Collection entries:
________________________________________

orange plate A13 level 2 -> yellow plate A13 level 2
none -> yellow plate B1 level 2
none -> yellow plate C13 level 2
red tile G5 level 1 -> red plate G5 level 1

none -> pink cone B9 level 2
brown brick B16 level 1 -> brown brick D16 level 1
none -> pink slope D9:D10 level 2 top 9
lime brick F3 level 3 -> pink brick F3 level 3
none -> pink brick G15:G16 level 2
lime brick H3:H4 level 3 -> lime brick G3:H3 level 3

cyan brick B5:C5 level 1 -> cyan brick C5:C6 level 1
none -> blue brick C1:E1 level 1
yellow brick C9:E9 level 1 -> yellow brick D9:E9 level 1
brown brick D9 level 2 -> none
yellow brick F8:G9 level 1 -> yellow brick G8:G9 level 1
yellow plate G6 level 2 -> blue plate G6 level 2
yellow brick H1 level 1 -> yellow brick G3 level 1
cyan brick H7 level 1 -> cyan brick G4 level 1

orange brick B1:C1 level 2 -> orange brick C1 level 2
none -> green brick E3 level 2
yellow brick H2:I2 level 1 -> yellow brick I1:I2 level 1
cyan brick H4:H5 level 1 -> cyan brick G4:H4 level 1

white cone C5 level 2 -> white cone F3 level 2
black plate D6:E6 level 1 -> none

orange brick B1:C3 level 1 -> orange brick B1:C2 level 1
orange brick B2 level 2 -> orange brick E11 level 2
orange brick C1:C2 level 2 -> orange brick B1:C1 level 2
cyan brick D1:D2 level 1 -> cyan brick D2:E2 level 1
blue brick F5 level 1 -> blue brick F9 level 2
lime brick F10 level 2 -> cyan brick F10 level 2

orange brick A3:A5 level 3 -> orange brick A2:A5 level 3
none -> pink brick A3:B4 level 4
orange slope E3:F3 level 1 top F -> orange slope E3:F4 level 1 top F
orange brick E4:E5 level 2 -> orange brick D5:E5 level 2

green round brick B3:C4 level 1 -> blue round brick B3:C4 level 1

________________________________________

Your instructions » Scan the data for the word "green" and copy every line where it shows up.

Response box »
none -> green brick E3 level 2
green round brick B3:C4 level 1 -> blue round brick B3:C4 level 1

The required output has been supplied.